▶ _Recorded information_:
▶

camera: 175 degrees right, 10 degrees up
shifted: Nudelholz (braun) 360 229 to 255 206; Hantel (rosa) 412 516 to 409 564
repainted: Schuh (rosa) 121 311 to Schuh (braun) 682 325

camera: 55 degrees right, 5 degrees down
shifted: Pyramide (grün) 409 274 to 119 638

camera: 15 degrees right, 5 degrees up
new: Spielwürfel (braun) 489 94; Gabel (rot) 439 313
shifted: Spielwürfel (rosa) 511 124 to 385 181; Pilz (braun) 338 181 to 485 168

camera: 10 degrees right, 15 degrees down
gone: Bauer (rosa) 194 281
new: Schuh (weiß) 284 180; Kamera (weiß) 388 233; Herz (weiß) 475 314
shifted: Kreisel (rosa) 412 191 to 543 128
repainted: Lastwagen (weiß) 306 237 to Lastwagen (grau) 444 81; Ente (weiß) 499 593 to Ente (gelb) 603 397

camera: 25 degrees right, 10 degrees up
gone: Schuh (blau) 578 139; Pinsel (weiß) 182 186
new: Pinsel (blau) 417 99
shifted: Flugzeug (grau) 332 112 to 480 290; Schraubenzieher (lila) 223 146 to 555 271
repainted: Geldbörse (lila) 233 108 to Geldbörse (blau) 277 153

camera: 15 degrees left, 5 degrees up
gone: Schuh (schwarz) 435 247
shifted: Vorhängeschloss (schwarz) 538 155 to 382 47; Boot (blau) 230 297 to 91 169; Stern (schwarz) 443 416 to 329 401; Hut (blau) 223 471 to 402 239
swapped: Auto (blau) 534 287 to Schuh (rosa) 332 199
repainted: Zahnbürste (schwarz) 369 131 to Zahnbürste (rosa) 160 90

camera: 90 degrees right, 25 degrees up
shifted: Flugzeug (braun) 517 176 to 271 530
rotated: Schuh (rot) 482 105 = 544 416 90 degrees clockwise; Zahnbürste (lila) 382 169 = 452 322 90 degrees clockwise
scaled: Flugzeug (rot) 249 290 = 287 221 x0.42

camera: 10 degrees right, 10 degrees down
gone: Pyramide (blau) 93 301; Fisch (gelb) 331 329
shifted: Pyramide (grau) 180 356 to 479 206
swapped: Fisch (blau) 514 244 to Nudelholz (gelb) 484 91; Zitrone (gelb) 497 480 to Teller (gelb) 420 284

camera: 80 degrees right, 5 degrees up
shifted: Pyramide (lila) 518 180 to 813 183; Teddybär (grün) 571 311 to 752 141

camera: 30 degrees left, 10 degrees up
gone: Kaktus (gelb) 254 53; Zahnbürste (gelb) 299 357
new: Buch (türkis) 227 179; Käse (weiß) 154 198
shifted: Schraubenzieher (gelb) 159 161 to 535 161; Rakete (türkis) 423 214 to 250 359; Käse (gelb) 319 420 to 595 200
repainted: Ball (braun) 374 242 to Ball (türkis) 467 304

◀

▶ _Exercise description_: Look above for the line with "camera: 25 degrees right, 10 degrees up" and the line with "repainted: Geldbörse (lila)". Retype those two lines and every line between them exactly, adding nothing.

▶ _Answer to this task_:
camera: 25 degrees right, 10 degrees up
gone: Schuh (blau) 578 139; Pinsel (weiß) 182 186
new: Pinsel (blau) 417 99
shifted: Flugzeug (grau) 332 112 to 480 290; Schraubenzieher (lila) 223 146 to 555 271
repainted: Geldbörse (lila) 233 108 to Geldbörse (blau) 277 153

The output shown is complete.